┌────────
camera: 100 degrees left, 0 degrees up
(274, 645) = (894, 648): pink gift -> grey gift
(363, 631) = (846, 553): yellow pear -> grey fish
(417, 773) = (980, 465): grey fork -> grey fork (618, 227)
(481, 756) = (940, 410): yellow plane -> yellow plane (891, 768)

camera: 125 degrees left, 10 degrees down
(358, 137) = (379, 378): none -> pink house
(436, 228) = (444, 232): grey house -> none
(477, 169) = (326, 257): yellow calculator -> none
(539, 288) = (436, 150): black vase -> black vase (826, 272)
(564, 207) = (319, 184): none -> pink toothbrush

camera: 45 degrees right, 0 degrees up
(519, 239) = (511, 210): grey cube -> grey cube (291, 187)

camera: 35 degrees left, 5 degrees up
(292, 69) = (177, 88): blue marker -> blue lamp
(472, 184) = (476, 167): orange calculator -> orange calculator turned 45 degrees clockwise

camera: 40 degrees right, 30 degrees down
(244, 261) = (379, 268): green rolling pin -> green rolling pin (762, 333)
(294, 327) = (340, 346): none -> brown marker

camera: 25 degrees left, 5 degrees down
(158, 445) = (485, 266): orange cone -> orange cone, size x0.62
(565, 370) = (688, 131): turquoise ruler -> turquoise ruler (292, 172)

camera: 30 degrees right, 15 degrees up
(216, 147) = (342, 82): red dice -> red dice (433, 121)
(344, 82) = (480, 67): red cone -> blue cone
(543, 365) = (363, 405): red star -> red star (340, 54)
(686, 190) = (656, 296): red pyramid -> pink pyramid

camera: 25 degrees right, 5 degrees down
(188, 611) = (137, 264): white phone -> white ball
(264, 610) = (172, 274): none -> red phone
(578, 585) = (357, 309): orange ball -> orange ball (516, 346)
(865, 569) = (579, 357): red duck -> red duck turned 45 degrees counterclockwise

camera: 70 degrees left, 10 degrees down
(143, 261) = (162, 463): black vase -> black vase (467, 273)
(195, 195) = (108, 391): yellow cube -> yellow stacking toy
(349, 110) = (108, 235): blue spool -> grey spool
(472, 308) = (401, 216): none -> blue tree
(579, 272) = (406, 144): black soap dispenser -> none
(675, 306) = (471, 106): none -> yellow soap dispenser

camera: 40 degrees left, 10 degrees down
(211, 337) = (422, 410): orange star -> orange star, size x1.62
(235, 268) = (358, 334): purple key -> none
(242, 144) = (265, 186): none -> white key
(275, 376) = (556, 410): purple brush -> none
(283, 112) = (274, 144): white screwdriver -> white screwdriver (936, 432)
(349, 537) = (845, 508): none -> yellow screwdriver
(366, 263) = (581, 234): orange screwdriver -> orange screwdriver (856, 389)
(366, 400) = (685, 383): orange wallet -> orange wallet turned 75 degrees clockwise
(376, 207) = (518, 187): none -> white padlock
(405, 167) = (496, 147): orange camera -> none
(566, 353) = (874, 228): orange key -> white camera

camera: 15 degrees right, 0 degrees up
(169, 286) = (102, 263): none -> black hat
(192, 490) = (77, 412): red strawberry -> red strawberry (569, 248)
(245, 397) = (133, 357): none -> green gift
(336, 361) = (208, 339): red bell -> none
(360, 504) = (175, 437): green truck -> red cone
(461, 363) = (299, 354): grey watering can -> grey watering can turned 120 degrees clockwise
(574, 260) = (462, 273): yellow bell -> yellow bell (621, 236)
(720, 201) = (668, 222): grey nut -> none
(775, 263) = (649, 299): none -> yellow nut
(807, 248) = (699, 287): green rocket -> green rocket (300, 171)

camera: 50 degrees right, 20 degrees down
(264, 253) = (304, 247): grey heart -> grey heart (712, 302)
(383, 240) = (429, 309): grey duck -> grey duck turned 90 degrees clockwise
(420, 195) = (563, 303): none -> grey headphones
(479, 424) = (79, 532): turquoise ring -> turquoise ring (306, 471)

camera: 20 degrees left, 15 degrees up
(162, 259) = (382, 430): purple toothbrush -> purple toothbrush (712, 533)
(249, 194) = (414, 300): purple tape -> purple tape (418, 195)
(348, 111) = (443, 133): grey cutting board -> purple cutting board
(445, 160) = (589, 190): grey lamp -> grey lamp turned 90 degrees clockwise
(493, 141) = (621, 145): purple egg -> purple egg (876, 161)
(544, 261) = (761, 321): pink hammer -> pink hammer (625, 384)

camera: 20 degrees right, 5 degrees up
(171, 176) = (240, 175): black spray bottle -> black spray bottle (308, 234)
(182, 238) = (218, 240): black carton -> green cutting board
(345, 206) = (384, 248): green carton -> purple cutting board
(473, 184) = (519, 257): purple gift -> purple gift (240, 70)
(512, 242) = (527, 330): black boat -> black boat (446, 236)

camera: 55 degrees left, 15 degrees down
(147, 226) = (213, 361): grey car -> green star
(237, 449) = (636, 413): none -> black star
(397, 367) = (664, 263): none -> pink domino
└────────
DIRECTIONS FOR THIS TASK = The answer must consist solely of the lines from the first line of the data to the line holding "(244, 261) = (379, 268): green", each given again exactly.

RESULT OF THE EXERCISE =
camera: 100 degrees left, 0 degrees up
(274, 645) = (894, 648): pink gift -> grey gift
(363, 631) = (846, 553): yellow pear -> grey fish
(417, 773) = (980, 465): grey fork -> grey fork (618, 227)
(481, 756) = (940, 410): yellow plane -> yellow plane (891, 768)

camera: 125 degrees left, 10 degrees down
(358, 137) = (379, 378): none -> pink house
(436, 228) = (444, 232): grey house -> none
(477, 169) = (326, 257): yellow calculator -> none
(539, 288) = (436, 150): black vase -> black vase (826, 272)
(564, 207) = (319, 184): none -> pink toothbrush

camera: 45 degrees right, 0 degrees up
(519, 239) = (511, 210): grey cube -> grey cube (291, 187)

camera: 35 degrees left, 5 degrees up
(292, 69) = (177, 88): blue marker -> blue lamp
(472, 184) = (476, 167): orange calculator -> orange calculator turned 45 degrees clockwise

camera: 40 degrees right, 30 degrees down
(244, 261) = (379, 268): green rolling pin -> green rolling pin (762, 333)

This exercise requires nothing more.